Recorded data
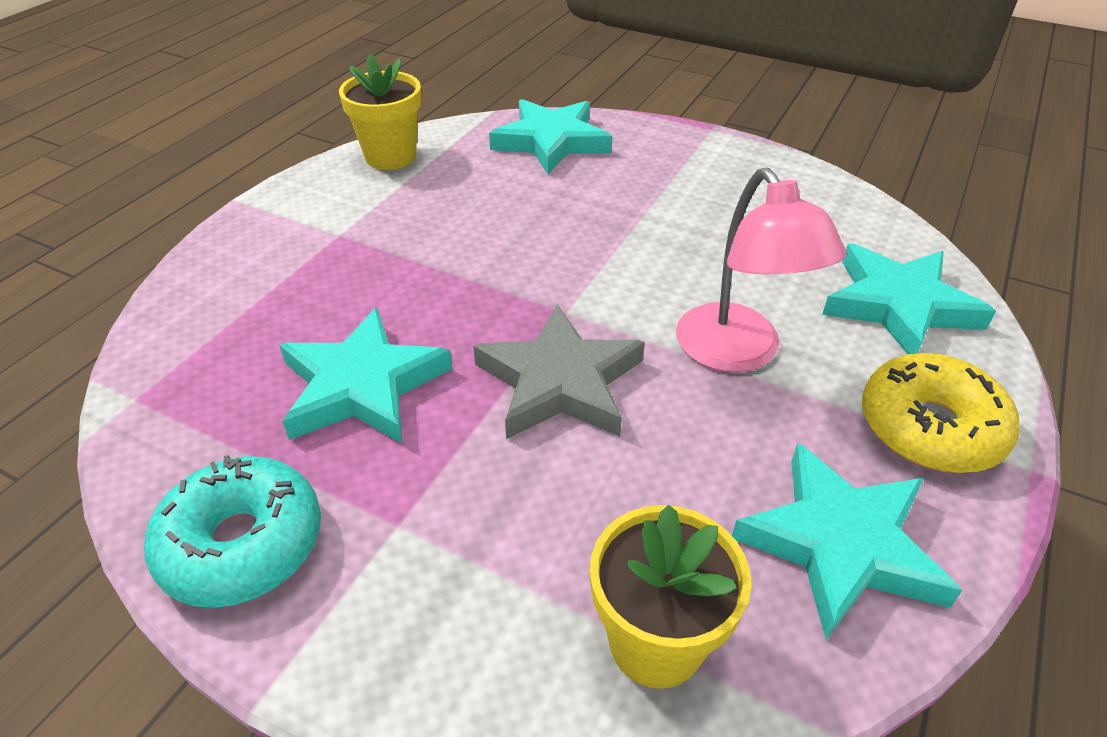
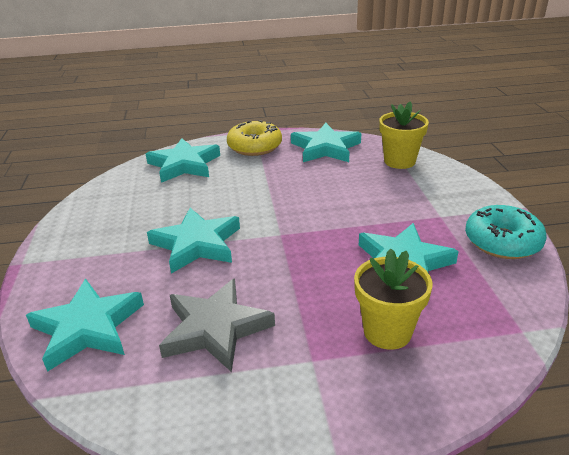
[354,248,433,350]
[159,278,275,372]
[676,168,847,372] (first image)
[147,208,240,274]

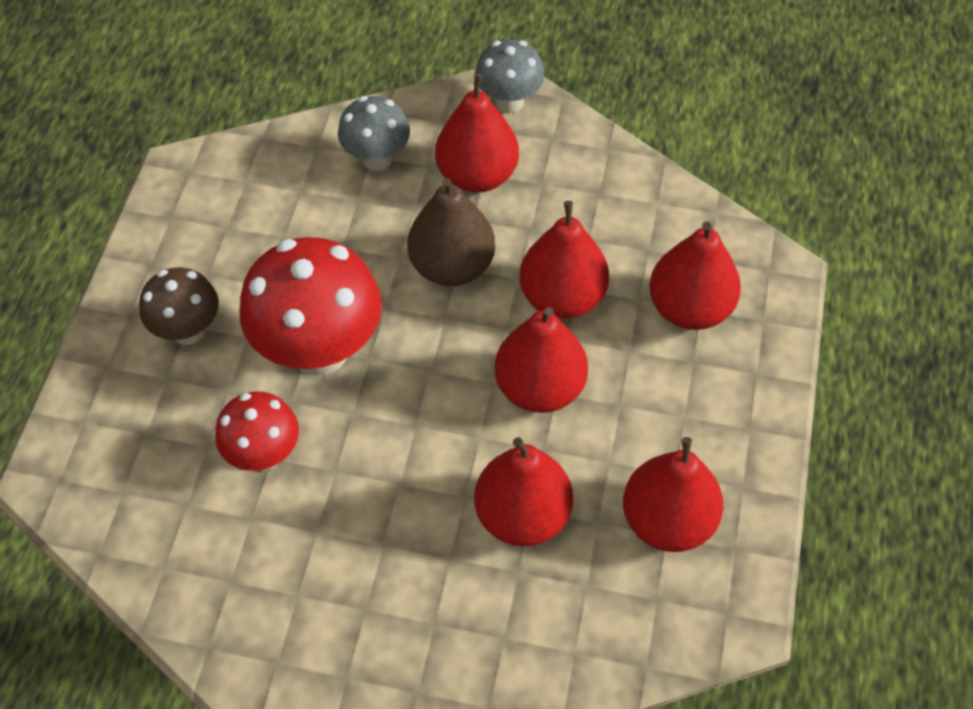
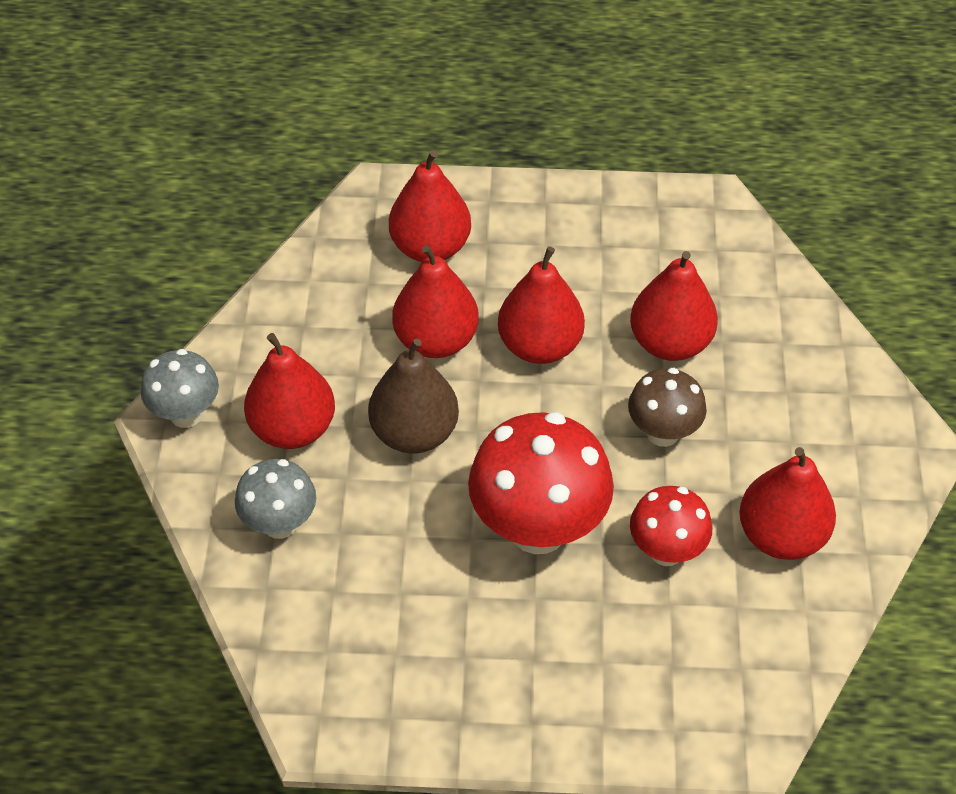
[628,368,707,447]
[739,447,836,560]

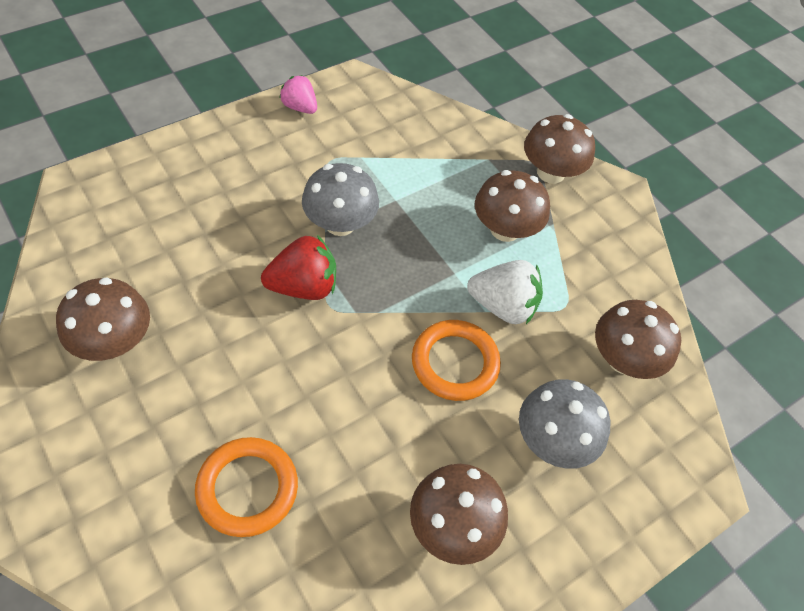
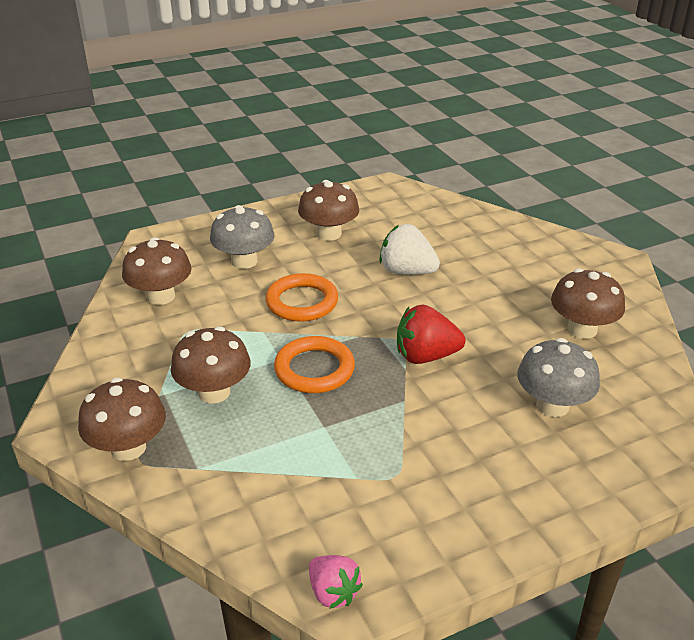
[274,336,355,393]
[309,555,363,609]
[518,338,600,417]
[379,224,440,275]

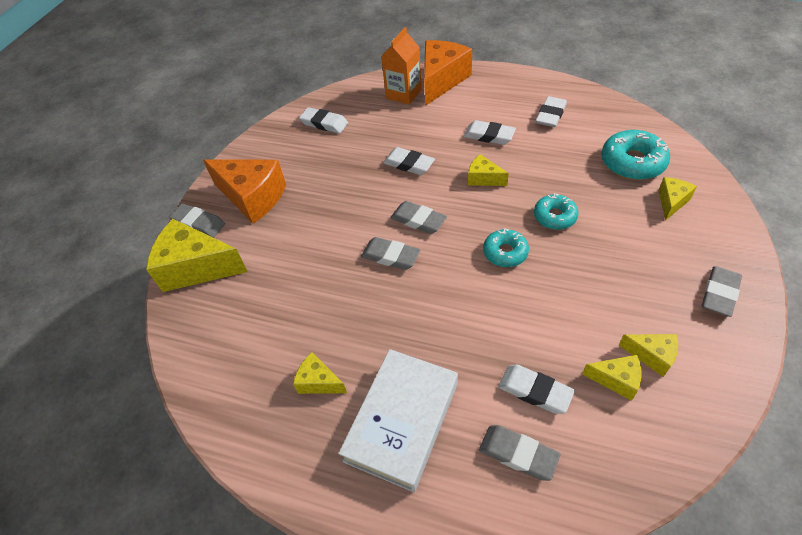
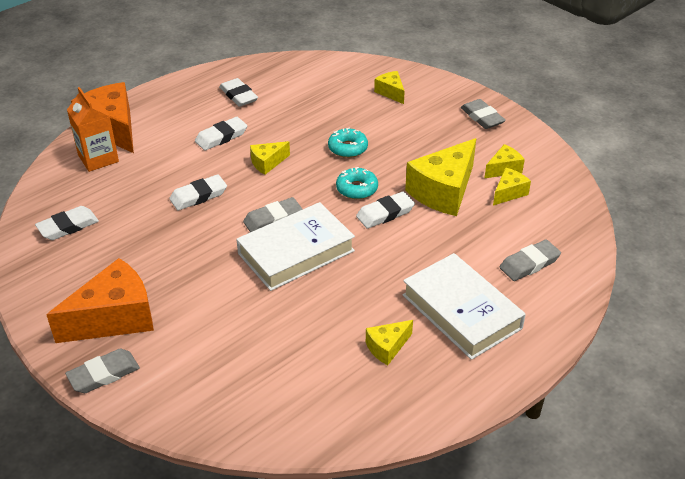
[405,138,476,216]
[236,202,355,291]
[356,191,415,229]
[601,130,670,180] (first image)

TASK INSTRUCTIONS: Leave the pictures aside and output each entry exactly as it stands.

ANSWER FOR THE TASK:
[354,248,433,350]
[159,278,275,372]
[676,168,847,372] (first image)
[147,208,240,274]

[628,368,707,447]
[739,447,836,560]

[274,336,355,393]
[309,555,363,609]
[518,338,600,417]
[379,224,440,275]

[405,138,476,216]
[236,202,355,291]
[356,191,415,229]
[601,130,670,180] (first image)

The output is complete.